REQUIRED WORK
Write out exactly the lines from the first line of the records below through the line that contains "# camera: 50 degrees right, 20 degrees down", and stop there.

SUPPLIED RECORDS
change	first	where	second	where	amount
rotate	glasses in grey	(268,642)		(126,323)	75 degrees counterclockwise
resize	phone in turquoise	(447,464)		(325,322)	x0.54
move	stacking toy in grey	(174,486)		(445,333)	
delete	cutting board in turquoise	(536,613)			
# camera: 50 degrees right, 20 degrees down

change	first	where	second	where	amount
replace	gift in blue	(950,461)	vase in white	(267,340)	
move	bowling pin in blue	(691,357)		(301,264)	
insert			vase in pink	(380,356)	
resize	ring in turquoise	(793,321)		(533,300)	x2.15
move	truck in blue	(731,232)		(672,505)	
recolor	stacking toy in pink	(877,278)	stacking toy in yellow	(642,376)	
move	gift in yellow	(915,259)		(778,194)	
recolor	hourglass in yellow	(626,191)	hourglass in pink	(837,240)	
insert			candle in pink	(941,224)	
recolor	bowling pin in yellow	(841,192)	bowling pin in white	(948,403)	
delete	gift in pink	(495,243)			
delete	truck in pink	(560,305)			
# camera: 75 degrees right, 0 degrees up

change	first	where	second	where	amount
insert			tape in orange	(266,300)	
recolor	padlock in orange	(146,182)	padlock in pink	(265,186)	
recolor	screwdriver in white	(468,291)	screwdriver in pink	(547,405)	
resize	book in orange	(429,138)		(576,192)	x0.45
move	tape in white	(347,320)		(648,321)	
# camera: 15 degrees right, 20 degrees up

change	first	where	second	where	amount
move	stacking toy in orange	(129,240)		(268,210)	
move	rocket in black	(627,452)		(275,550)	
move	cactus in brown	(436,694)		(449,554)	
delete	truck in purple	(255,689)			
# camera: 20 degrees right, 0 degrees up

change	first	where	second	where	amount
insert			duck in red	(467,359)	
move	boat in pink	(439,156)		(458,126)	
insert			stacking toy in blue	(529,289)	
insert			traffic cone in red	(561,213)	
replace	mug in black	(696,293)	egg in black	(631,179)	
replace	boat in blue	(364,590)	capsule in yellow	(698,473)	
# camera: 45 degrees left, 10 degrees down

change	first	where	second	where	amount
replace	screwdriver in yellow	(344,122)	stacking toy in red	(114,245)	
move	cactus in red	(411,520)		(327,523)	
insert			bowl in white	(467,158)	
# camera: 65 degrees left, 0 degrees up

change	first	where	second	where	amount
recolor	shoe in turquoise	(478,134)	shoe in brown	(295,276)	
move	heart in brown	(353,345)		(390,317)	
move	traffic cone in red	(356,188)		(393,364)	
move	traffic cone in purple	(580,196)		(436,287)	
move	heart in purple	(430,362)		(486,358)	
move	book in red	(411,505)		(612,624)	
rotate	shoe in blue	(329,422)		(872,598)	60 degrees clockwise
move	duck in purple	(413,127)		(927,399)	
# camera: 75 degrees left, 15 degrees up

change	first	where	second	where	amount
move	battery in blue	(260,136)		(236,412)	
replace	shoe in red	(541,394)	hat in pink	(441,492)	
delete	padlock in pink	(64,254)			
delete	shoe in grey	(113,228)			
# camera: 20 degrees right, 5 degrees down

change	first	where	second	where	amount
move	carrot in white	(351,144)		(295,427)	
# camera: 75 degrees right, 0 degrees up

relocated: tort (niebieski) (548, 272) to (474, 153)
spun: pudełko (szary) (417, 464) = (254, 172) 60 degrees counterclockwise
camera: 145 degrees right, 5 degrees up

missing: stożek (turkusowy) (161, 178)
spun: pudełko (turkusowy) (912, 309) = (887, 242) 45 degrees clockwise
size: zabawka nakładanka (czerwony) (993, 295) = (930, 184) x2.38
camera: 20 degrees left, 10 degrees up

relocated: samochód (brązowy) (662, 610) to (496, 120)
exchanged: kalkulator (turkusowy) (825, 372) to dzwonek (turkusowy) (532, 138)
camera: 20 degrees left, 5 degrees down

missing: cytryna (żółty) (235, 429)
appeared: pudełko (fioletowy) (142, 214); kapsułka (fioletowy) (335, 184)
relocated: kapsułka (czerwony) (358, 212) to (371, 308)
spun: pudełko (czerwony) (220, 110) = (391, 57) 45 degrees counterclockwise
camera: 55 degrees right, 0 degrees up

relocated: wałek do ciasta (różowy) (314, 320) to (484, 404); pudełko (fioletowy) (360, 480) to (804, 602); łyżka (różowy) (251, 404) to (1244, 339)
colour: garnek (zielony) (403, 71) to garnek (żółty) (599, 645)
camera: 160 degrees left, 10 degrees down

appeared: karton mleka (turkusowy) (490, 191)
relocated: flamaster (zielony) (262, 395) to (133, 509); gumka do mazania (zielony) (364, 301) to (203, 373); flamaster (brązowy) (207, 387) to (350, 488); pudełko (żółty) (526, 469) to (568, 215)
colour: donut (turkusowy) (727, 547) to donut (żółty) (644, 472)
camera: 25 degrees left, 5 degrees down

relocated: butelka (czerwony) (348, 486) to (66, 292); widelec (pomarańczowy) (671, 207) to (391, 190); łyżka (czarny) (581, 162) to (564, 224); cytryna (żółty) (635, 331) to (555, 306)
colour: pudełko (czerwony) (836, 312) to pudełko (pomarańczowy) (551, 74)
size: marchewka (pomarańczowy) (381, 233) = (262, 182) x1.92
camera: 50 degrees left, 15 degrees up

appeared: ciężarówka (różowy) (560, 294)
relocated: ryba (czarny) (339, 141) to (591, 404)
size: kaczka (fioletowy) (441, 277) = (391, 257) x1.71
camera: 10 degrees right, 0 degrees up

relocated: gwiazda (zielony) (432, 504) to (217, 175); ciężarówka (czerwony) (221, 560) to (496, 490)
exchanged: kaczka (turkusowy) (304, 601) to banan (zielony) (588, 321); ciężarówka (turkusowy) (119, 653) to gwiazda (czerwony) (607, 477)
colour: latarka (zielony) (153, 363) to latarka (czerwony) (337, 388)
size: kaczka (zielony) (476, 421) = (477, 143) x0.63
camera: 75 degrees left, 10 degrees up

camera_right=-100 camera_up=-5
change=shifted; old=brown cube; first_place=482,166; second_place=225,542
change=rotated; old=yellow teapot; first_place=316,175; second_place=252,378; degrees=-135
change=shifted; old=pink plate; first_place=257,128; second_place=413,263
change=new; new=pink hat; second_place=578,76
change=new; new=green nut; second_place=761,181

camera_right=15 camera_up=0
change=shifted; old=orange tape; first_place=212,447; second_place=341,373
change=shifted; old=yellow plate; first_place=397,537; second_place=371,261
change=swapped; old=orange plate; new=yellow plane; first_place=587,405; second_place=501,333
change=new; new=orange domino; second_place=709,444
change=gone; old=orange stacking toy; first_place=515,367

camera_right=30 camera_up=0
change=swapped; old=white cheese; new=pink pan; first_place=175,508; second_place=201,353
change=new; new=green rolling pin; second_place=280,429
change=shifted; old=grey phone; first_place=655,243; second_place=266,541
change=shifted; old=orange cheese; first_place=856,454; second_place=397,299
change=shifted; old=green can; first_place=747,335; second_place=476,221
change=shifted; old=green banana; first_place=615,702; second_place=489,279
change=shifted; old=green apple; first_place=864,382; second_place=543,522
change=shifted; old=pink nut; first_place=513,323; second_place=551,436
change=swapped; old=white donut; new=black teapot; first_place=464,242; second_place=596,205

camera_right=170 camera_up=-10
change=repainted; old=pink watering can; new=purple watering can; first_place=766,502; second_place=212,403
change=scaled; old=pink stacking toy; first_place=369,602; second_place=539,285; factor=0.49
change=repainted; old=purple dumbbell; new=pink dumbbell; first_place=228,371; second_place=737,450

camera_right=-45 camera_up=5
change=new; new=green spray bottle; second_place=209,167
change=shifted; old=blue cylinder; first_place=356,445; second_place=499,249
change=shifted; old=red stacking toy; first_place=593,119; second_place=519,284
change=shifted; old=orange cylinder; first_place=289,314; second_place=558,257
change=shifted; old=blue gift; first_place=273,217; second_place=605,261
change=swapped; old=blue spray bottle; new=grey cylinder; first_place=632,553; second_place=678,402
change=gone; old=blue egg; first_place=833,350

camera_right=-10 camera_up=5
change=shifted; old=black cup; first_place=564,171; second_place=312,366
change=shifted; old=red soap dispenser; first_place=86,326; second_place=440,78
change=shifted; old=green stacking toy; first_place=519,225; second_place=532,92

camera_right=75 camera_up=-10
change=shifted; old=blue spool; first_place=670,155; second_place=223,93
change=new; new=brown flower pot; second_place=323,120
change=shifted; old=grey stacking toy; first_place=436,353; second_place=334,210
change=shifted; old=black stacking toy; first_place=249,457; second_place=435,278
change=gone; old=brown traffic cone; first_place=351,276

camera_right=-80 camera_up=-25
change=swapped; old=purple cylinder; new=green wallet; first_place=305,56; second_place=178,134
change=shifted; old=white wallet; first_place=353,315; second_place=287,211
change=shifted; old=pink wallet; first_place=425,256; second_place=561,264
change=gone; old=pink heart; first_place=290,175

ANSWER FOR THIS EXERCISE
change	first	where	second	where	amount
rotate	glasses in grey	(268,642)		(126,323)	75 degrees counterclockwise
resize	phone in turquoise	(447,464)		(325,322)	x0.54
move	stacking toy in grey	(174,486)		(445,333)	
delete	cutting board in turquoise	(536,613)			
# camera: 50 degrees right, 20 degrees down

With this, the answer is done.